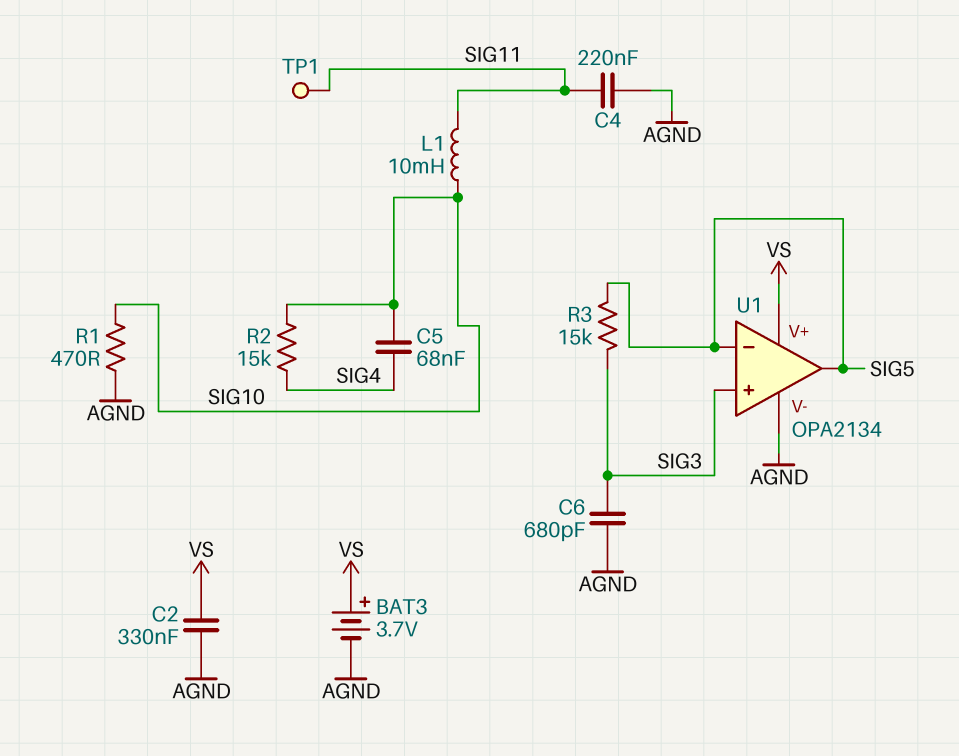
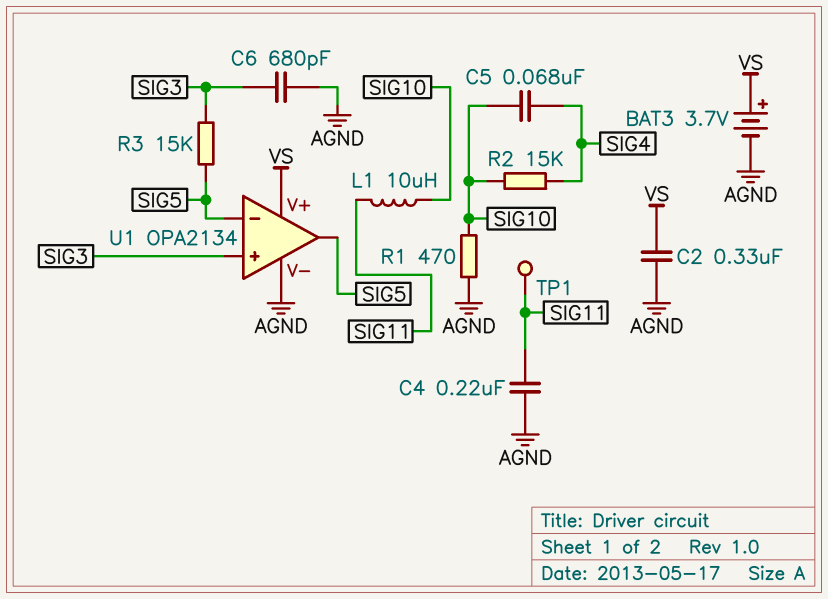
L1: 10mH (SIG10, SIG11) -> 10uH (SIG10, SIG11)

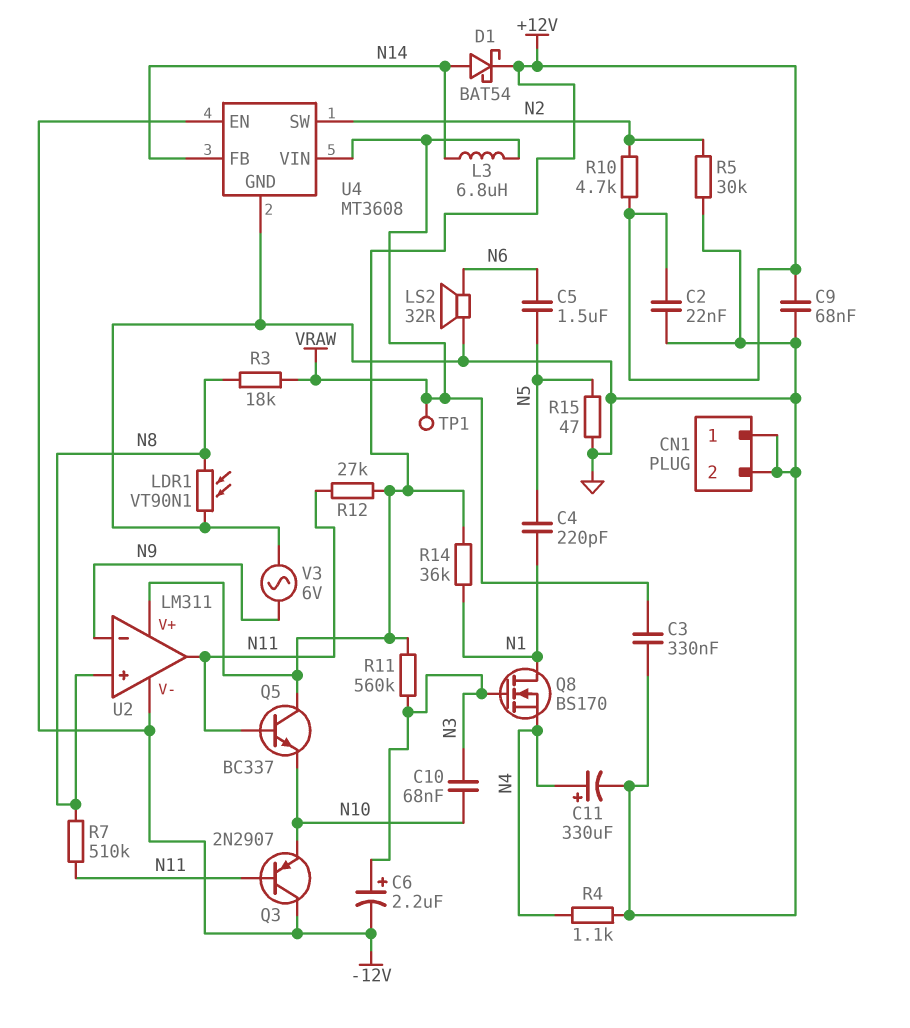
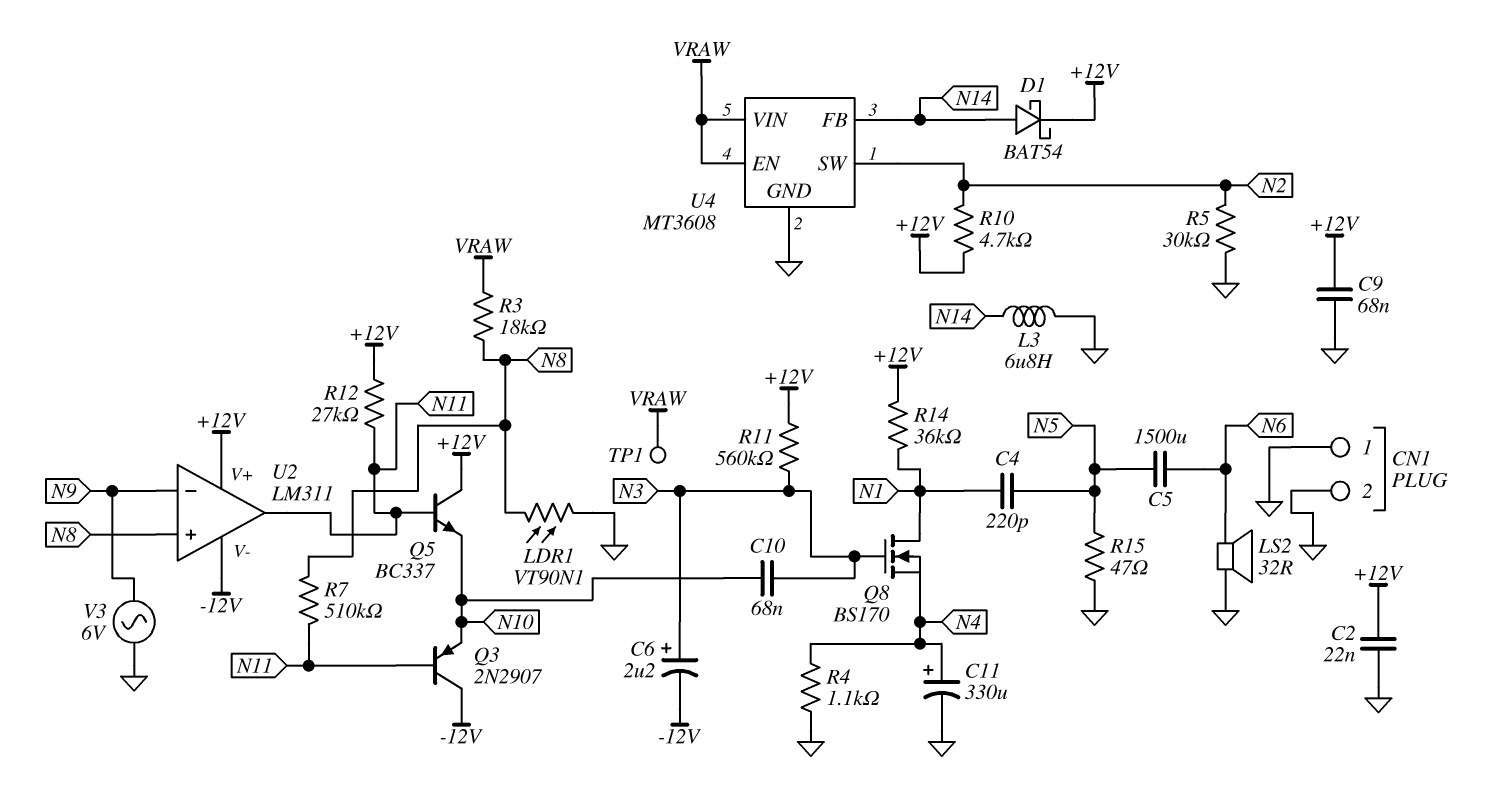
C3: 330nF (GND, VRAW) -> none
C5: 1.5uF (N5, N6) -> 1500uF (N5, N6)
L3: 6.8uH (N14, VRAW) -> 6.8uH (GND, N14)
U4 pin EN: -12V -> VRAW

-------------------------

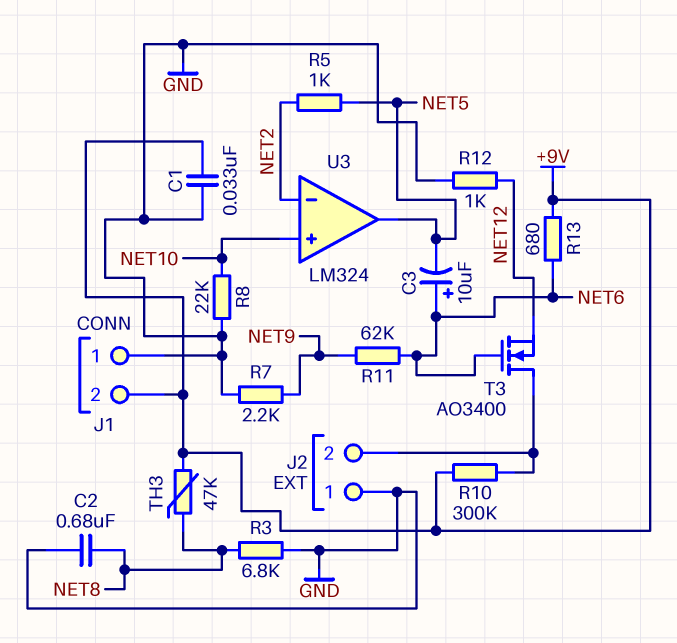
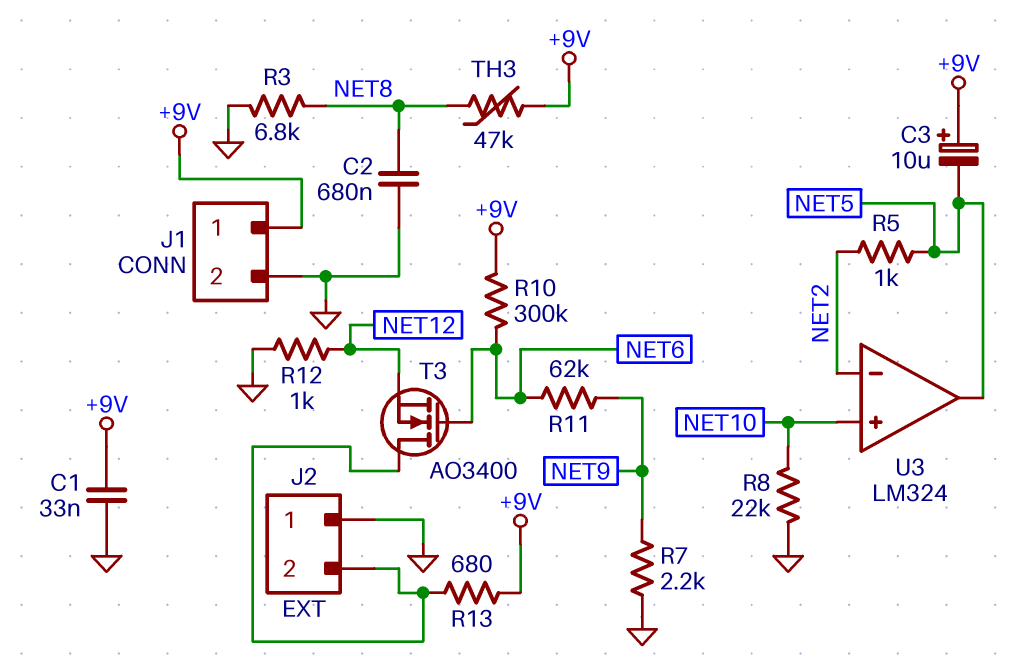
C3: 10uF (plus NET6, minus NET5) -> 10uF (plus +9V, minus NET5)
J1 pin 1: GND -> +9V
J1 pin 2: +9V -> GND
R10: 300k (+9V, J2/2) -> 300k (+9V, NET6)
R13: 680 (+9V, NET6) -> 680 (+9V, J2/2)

-------------------------

**Activity:**
Lines holding "VRAW": copy each one from the records above.

**Your response:**
C3: 330nF (GND, VRAW) -> none
L3: 6.8uH (N14, VRAW) -> 6.8uH (GND, N14)
U4 pin EN: -12V -> VRAW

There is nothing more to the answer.